MATERIAL SUPPLIED |
=======

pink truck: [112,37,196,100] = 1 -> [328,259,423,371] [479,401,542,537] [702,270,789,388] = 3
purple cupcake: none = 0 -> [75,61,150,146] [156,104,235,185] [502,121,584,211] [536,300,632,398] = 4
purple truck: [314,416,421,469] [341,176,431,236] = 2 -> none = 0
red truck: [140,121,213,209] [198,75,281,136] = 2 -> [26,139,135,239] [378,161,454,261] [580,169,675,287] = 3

=======

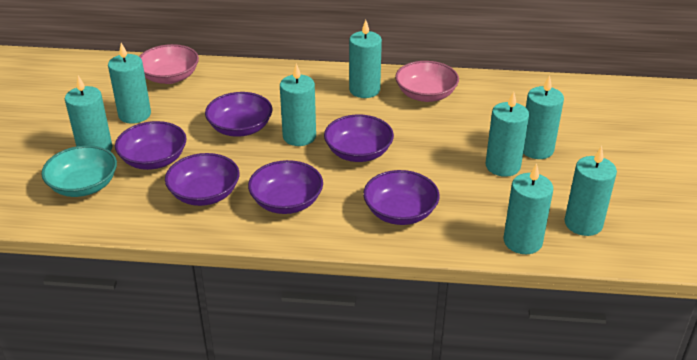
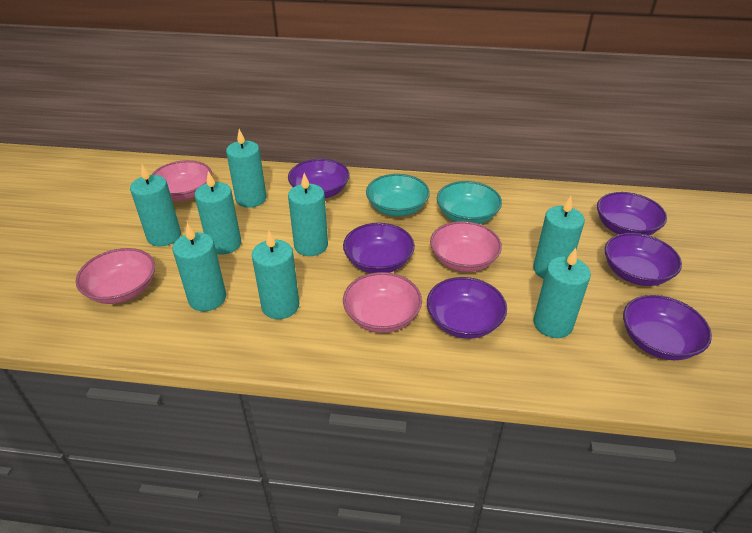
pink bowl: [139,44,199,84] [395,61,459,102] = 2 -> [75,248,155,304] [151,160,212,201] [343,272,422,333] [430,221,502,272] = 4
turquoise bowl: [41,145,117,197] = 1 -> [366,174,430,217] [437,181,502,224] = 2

=======

TASK DESCRIPTION | Please give the number of lines with "pink" in the entries above, and write no other text.

RESULT OF THE TASK | 2